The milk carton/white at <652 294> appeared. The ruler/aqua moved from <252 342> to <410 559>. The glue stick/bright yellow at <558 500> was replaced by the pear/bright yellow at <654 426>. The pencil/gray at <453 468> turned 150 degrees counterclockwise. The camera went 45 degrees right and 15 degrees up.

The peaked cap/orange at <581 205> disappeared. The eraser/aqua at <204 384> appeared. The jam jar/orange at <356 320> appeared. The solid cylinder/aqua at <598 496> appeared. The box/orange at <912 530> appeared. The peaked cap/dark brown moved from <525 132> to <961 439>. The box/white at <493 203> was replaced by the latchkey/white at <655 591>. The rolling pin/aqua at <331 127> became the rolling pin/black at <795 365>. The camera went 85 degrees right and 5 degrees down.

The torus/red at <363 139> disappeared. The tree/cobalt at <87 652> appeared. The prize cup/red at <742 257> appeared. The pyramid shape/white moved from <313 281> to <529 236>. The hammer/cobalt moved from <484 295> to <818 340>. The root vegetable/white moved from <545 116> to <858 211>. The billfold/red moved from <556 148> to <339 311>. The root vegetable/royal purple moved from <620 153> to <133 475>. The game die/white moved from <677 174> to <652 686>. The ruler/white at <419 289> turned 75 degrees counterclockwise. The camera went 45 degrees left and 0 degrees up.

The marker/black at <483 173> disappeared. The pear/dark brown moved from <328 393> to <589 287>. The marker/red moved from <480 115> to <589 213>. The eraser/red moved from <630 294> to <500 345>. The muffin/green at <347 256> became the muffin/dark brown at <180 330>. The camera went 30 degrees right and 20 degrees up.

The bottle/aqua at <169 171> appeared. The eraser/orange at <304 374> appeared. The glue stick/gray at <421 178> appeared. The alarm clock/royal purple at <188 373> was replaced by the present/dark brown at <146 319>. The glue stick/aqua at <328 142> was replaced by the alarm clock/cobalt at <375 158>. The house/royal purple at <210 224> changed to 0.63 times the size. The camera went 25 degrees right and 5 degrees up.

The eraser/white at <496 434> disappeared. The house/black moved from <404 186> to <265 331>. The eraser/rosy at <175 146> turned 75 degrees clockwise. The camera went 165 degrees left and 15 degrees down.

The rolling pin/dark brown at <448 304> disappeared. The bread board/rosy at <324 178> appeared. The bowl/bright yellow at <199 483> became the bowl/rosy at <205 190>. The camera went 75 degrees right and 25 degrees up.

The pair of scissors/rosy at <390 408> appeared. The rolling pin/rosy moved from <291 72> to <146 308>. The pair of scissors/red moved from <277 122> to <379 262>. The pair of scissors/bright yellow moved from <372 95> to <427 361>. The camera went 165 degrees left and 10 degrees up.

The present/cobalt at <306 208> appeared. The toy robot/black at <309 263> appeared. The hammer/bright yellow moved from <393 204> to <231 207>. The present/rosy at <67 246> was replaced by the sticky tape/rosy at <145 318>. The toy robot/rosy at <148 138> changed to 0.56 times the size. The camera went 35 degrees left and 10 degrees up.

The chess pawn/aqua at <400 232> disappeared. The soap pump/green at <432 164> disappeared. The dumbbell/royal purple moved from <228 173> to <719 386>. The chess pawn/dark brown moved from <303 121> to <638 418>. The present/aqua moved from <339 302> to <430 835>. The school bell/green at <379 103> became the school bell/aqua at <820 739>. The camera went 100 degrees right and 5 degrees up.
━━━━━━
## EXERCISE DETAILS
The required output is the exact run of lines from the one with "The pair of scissors/rosy" through the final line of the entries.

## EXERCISE OUTPUT
The pair of scissors/rosy at <390 408> appeared. The rolling pin/rosy moved from <291 72> to <146 308>. The pair of scissors/red moved from <277 122> to <379 262>. The pair of scissors/bright yellow moved from <372 95> to <427 361>. The camera went 165 degrees left and 10 degrees up.

The present/cobalt at <306 208> appeared. The toy robot/black at <309 263> appeared. The hammer/bright yellow moved from <393 204> to <231 207>. The present/rosy at <67 246> was replaced by the sticky tape/rosy at <145 318>. The toy robot/rosy at <148 138> changed to 0.56 times the size. The camera went 35 degrees left and 10 degrees up.

The chess pawn/aqua at <400 232> disappeared. The soap pump/green at <432 164> disappeared. The dumbbell/royal purple moved from <228 173> to <719 386>. The chess pawn/dark brown moved from <303 121> to <638 418>. The present/aqua moved from <339 302> to <430 835>. The school bell/green at <379 103> became the school bell/aqua at <820 739>. The camera went 100 degrees right and 5 degrees up.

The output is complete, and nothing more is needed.